How to complete this task: From the listing below, output the lines between the one with "pink arrow: (239, 134)" and the one with "yellow semicircle: (118, 87)", including those two, and nothing else. Pictures are not copied.

Given data:
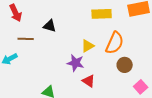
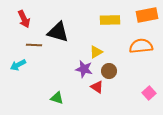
black triangle: (50, 26) -> (58, 32), size x1.6
orange semicircle: (115, 43) -> (141, 46), moved, turned -120
brown circle: (125, 65) -> (109, 71), moved

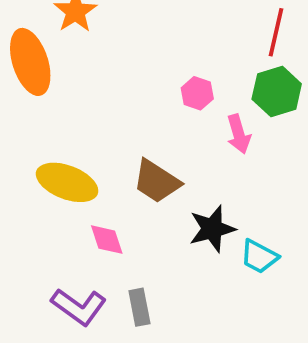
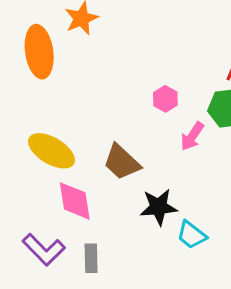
pink arrow: (239, 134) -> (192, 136), turned 40
pink diamond: (107, 240) -> (75, 201), size x1.4

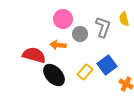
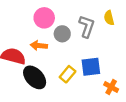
blue square: (107, 65) -> (91, 67), turned 30

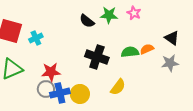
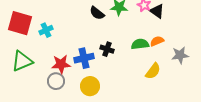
black triangle: (172, 38) -> (157, 11), moved
black cross: (97, 57) -> (107, 49), size x0.6
yellow semicircle: (118, 87) -> (153, 71), moved
blue cross: (60, 93) -> (84, 58), moved

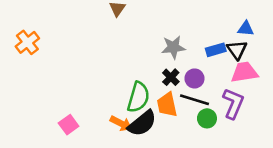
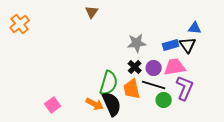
orange cross: (27, 42) -> (20, 24), moved
pink trapezoid: (244, 72) -> (175, 67), moved
black semicircle: (142, 123) -> (112, 104), turned -75

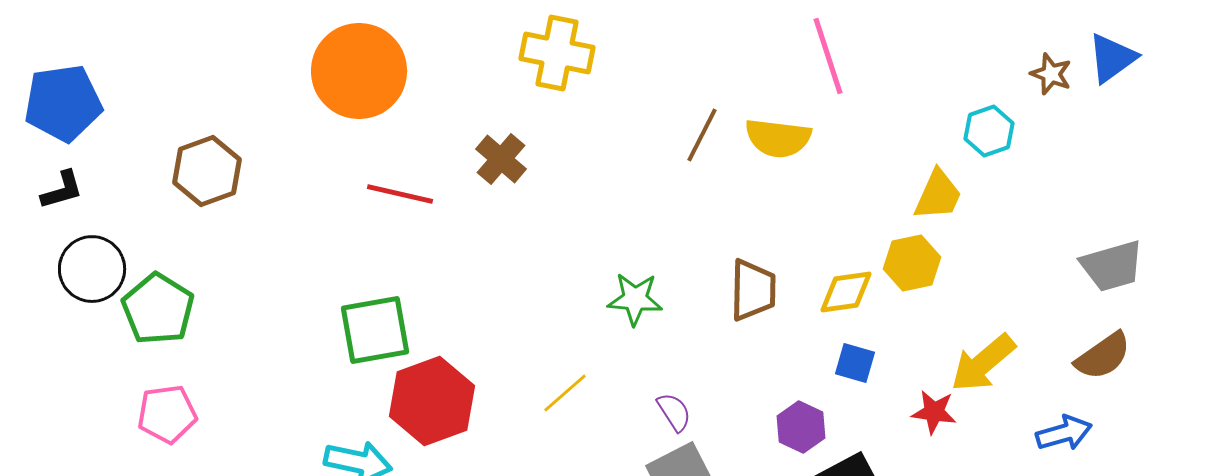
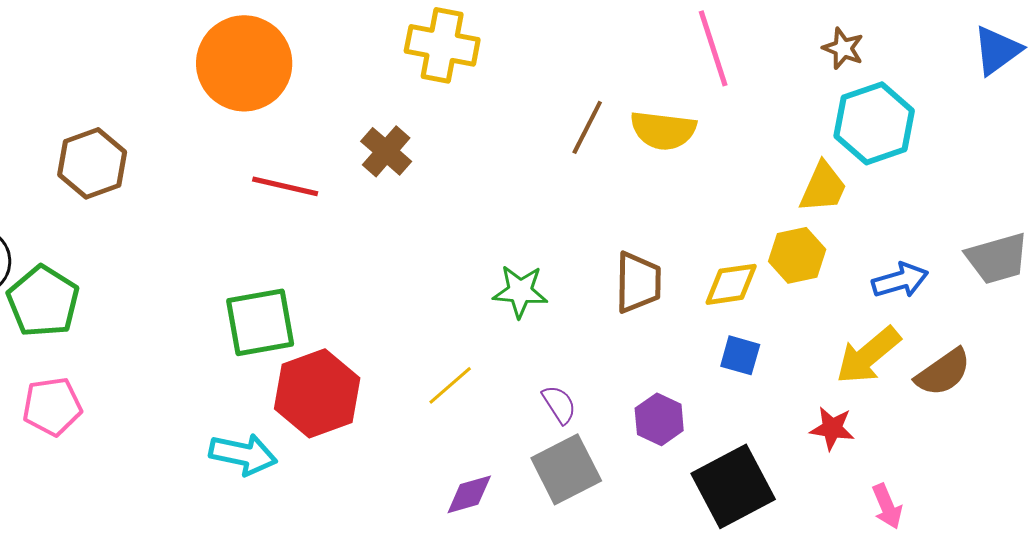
brown star: (1051, 74) -> (843, 48), moved
cyan hexagon: (989, 131) -> (874, 123), size x1.6
brown semicircle: (1103, 356) -> (943, 372), moved
red star: (934, 412) -> (832, 428), moved
purple hexagon: (801, 427) -> (659, 419), moved
blue arrow: (1064, 433) -> (900, 280), moved

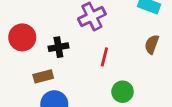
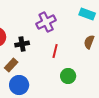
brown rectangle: (43, 76) -> (11, 65), turned -32

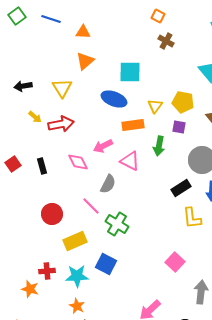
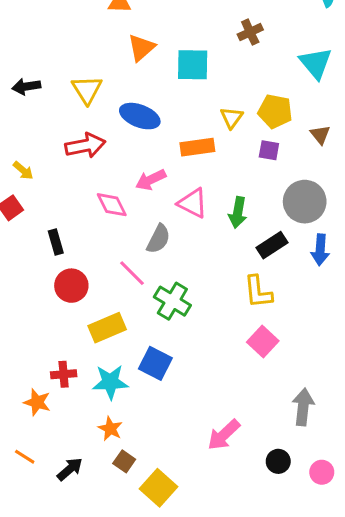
brown cross: (166, 41) -> (250, 32), moved, turned 35
orange triangle: (85, 61) -> (141, 48), moved
blue ellipse: (114, 99) -> (140, 116), moved
yellow arrow: (35, 117) -> (23, 170), moved
green arrow: (159, 146) -> (238, 212), moved
black rectangle: (42, 166) -> (56, 242), moved
yellow L-shape: (192, 218) -> (258, 292), moved
pink square: (175, 262) -> (263, 342), moved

Response area:
pink arrow: (239, 134) -> (192, 136), turned 40
pink diamond: (107, 240) -> (75, 201), size x1.4

blue square: (107, 65) -> (91, 67), turned 30

black triangle: (172, 38) -> (157, 11), moved
black cross: (97, 57) -> (107, 49), size x0.6
yellow semicircle: (118, 87) -> (153, 71), moved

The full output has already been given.